WORK REQUIRED. Please return each entry that follows exactly as given, but without pictures.

======== AVAILABLE DATA ========

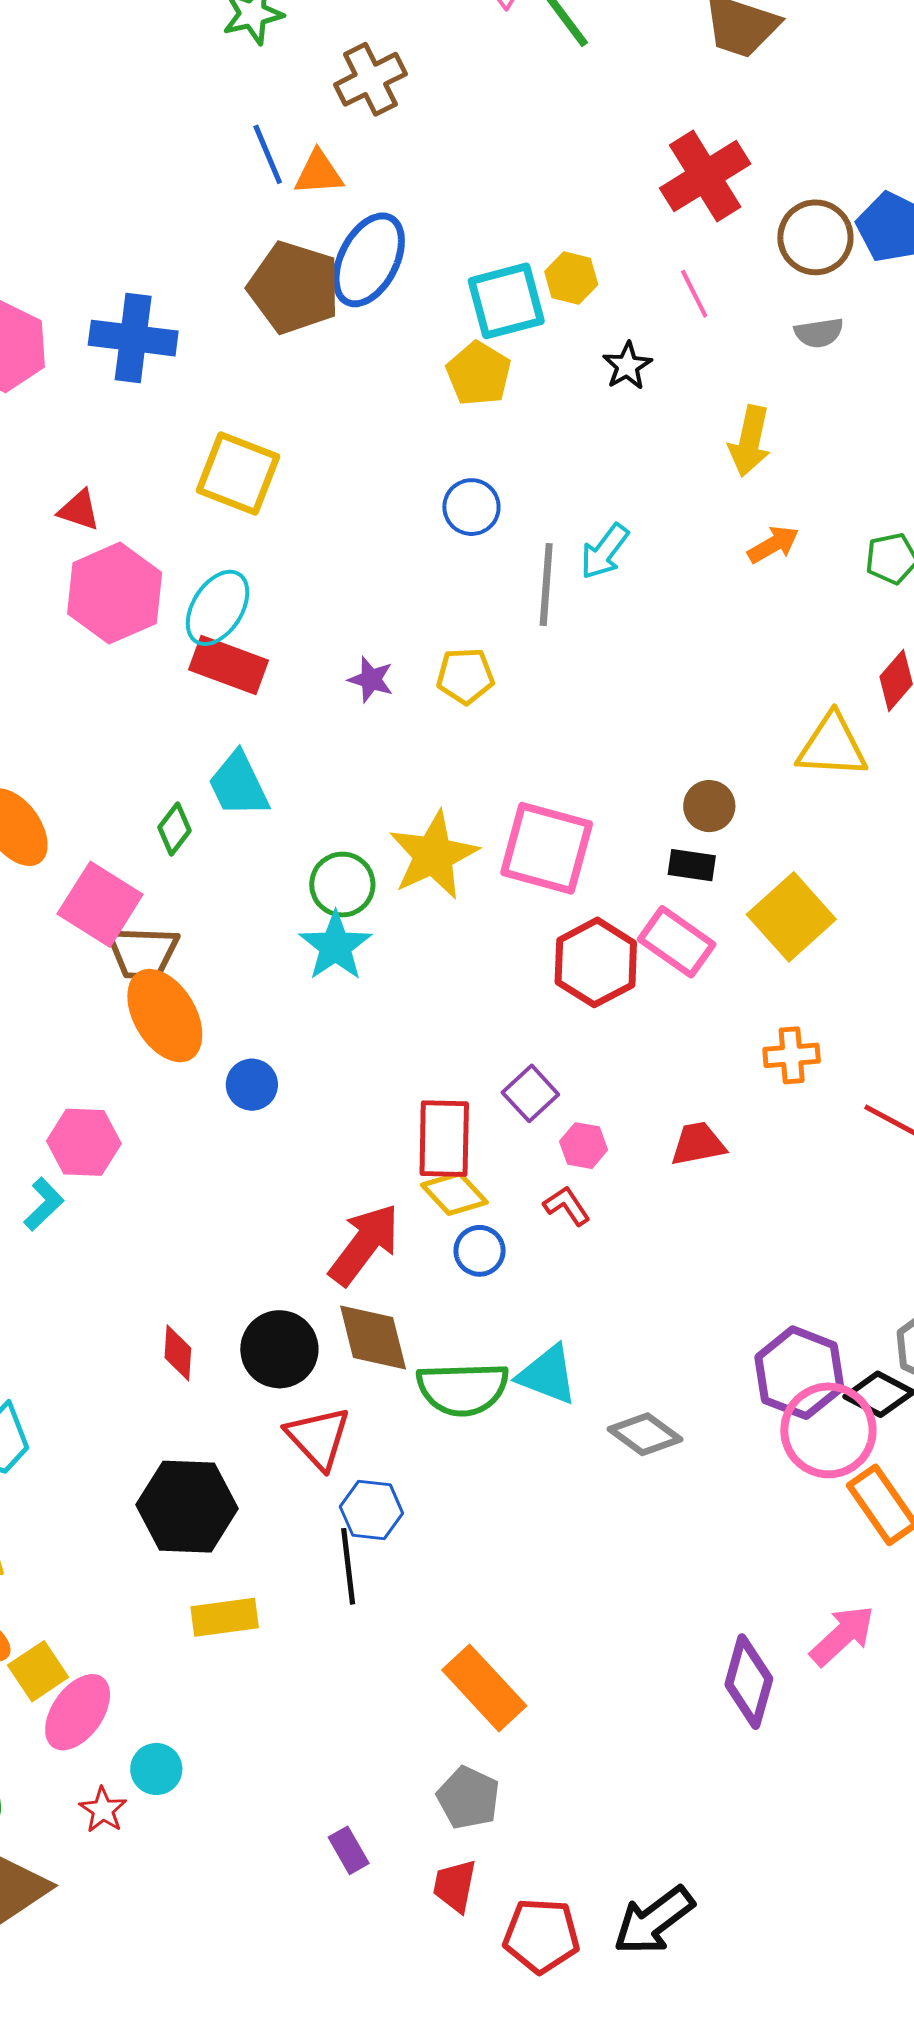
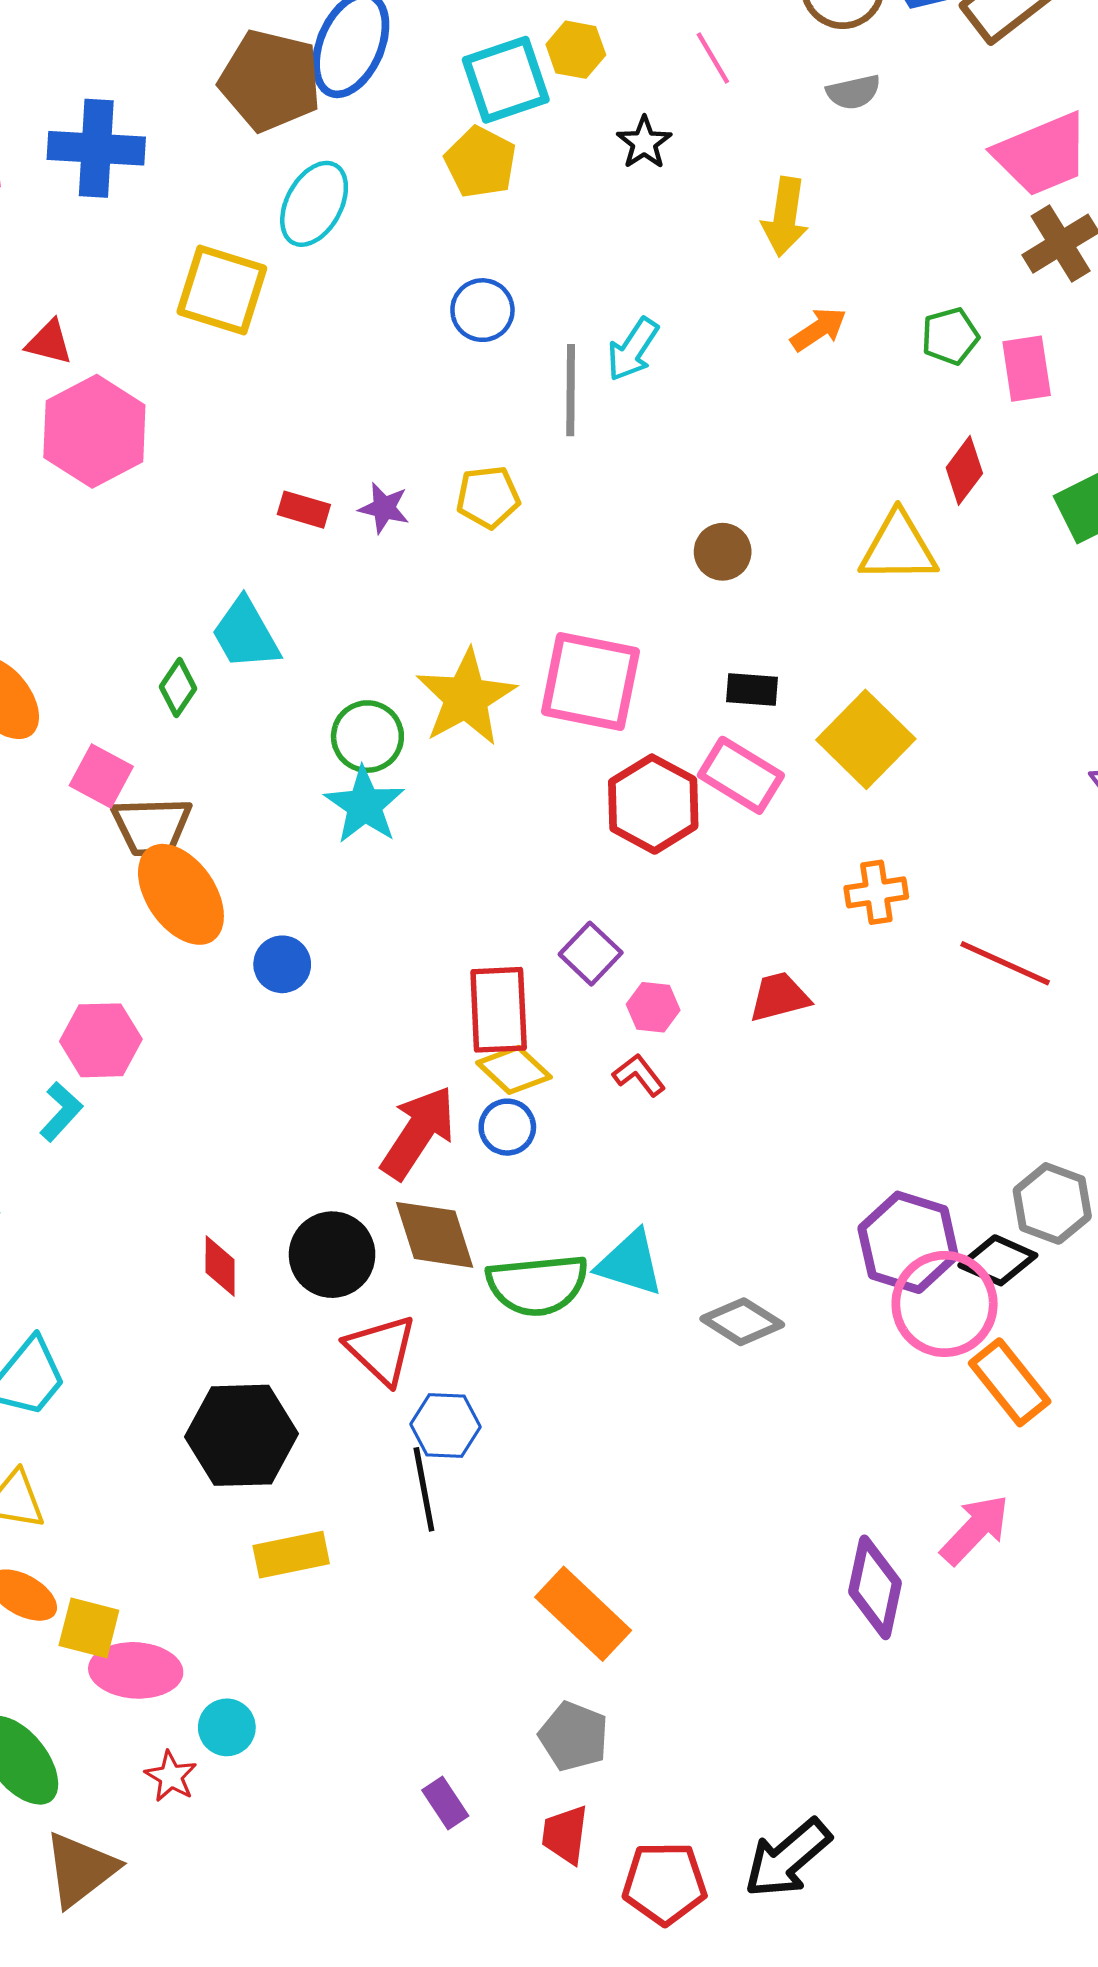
cyan ellipse: (218, 608) -> (314, 204), moved
red rectangle: (228, 665) -> (304, 510), moved, size x0.6
brown circle: (709, 806) -> (723, 552), moved
pink square: (100, 904) -> (101, 776), size x0.7
blue circle: (480, 1251) -> (507, 1127), moved
yellow square: (38, 1671) -> (89, 1628), turned -38
pink ellipse: (78, 1712) -> (136, 1670), turned 62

========

ANSWER TO THE EXERCISE.
cyan ellipse: (218, 608) -> (314, 204), moved
red rectangle: (228, 665) -> (304, 510), moved, size x0.6
brown circle: (709, 806) -> (723, 552), moved
pink square: (100, 904) -> (101, 776), size x0.7
blue circle: (480, 1251) -> (507, 1127), moved
yellow square: (38, 1671) -> (89, 1628), turned -38
pink ellipse: (78, 1712) -> (136, 1670), turned 62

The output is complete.